### Work item:
Your answer must be the full set of entries, repeated exactly.

[Data records Boundary: Start]

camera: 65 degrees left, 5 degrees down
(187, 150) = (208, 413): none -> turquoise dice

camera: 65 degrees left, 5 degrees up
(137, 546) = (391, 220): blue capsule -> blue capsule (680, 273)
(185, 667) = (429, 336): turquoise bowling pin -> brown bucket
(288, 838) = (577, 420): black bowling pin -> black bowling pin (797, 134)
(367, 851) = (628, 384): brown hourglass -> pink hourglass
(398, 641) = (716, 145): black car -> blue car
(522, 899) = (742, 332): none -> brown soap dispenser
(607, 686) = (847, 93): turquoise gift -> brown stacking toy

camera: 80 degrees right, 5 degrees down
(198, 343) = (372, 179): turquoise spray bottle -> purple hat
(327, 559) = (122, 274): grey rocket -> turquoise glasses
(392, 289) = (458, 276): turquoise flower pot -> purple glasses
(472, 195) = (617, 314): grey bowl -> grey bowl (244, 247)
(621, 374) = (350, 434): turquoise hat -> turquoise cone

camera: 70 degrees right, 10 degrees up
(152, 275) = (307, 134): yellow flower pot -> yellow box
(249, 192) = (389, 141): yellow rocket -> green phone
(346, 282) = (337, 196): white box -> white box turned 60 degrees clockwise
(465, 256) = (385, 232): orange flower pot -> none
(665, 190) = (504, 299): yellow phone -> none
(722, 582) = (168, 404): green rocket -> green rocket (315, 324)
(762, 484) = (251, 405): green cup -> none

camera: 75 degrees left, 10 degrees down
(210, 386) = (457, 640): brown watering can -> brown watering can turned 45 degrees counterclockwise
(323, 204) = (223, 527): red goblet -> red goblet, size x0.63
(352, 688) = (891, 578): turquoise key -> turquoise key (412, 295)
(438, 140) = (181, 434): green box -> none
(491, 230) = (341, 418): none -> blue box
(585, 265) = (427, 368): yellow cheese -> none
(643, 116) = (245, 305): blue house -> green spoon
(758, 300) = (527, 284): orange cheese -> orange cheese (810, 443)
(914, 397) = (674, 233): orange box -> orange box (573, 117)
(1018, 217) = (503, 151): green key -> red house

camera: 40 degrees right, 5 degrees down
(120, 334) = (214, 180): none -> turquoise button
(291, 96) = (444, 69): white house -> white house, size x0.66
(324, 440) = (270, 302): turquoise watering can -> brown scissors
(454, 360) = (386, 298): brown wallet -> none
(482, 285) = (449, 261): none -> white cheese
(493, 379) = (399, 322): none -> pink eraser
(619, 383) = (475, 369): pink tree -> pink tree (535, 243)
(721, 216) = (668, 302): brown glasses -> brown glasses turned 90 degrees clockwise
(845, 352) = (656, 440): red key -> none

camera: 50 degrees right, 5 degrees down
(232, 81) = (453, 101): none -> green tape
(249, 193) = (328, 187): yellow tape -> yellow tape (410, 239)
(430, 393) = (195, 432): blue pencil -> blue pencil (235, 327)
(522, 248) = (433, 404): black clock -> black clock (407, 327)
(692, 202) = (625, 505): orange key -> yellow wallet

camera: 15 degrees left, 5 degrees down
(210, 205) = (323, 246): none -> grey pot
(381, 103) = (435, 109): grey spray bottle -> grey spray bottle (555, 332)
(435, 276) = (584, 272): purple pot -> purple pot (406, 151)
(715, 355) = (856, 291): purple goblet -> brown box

[Data records Boundary: End]

### Written answer:
camera: 65 degrees left, 5 degrees down
(187, 150) = (208, 413): none -> turquoise dice

camera: 65 degrees left, 5 degrees up
(137, 546) = (391, 220): blue capsule -> blue capsule (680, 273)
(185, 667) = (429, 336): turquoise bowling pin -> brown bucket
(288, 838) = (577, 420): black bowling pin -> black bowling pin (797, 134)
(367, 851) = (628, 384): brown hourglass -> pink hourglass
(398, 641) = (716, 145): black car -> blue car
(522, 899) = (742, 332): none -> brown soap dispenser
(607, 686) = (847, 93): turquoise gift -> brown stacking toy

camera: 80 degrees right, 5 degrees down
(198, 343) = (372, 179): turquoise spray bottle -> purple hat
(327, 559) = (122, 274): grey rocket -> turquoise glasses
(392, 289) = (458, 276): turquoise flower pot -> purple glasses
(472, 195) = (617, 314): grey bowl -> grey bowl (244, 247)
(621, 374) = (350, 434): turquoise hat -> turquoise cone

camera: 70 degrees right, 10 degrees up
(152, 275) = (307, 134): yellow flower pot -> yellow box
(249, 192) = (389, 141): yellow rocket -> green phone
(346, 282) = (337, 196): white box -> white box turned 60 degrees clockwise
(465, 256) = (385, 232): orange flower pot -> none
(665, 190) = (504, 299): yellow phone -> none
(722, 582) = (168, 404): green rocket -> green rocket (315, 324)
(762, 484) = (251, 405): green cup -> none

camera: 75 degrees left, 10 degrees down
(210, 386) = (457, 640): brown watering can -> brown watering can turned 45 degrees counterclockwise
(323, 204) = (223, 527): red goblet -> red goblet, size x0.63
(352, 688) = (891, 578): turquoise key -> turquoise key (412, 295)
(438, 140) = (181, 434): green box -> none
(491, 230) = (341, 418): none -> blue box
(585, 265) = (427, 368): yellow cheese -> none
(643, 116) = (245, 305): blue house -> green spoon
(758, 300) = (527, 284): orange cheese -> orange cheese (810, 443)
(914, 397) = (674, 233): orange box -> orange box (573, 117)
(1018, 217) = (503, 151): green key -> red house

camera: 40 degrees right, 5 degrees down
(120, 334) = (214, 180): none -> turquoise button
(291, 96) = (444, 69): white house -> white house, size x0.66
(324, 440) = (270, 302): turquoise watering can -> brown scissors
(454, 360) = (386, 298): brown wallet -> none
(482, 285) = (449, 261): none -> white cheese
(493, 379) = (399, 322): none -> pink eraser
(619, 383) = (475, 369): pink tree -> pink tree (535, 243)
(721, 216) = (668, 302): brown glasses -> brown glasses turned 90 degrees clockwise
(845, 352) = (656, 440): red key -> none

camera: 50 degrees right, 5 degrees down
(232, 81) = (453, 101): none -> green tape
(249, 193) = (328, 187): yellow tape -> yellow tape (410, 239)
(430, 393) = (195, 432): blue pencil -> blue pencil (235, 327)
(522, 248) = (433, 404): black clock -> black clock (407, 327)
(692, 202) = (625, 505): orange key -> yellow wallet

camera: 15 degrees left, 5 degrees down
(210, 205) = (323, 246): none -> grey pot
(381, 103) = (435, 109): grey spray bottle -> grey spray bottle (555, 332)
(435, 276) = (584, 272): purple pot -> purple pot (406, 151)
(715, 355) = (856, 291): purple goblet -> brown box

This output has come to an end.